START RECORDS PROVIDED

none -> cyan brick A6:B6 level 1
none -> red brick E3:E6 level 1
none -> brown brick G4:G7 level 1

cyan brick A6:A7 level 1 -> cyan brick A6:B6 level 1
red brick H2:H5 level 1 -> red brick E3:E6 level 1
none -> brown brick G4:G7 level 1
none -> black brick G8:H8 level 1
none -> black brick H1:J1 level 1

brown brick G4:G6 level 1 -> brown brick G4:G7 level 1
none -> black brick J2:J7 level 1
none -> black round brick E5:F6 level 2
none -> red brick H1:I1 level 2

END RECORDS PROVIDED

BRIEF →
Copy every line of the records word for word.

ANSWER SPACE →
none -> cyan brick A6:B6 level 1
none -> red brick E3:E6 level 1
none -> brown brick G4:G7 level 1

cyan brick A6:A7 level 1 -> cyan brick A6:B6 level 1
red brick H2:H5 level 1 -> red brick E3:E6 level 1
none -> brown brick G4:G7 level 1
none -> black brick G8:H8 level 1
none -> black brick H1:J1 level 1

brown brick G4:G6 level 1 -> brown brick G4:G7 level 1
none -> black brick J2:J7 level 1
none -> black round brick E5:F6 level 2
none -> red brick H1:I1 level 2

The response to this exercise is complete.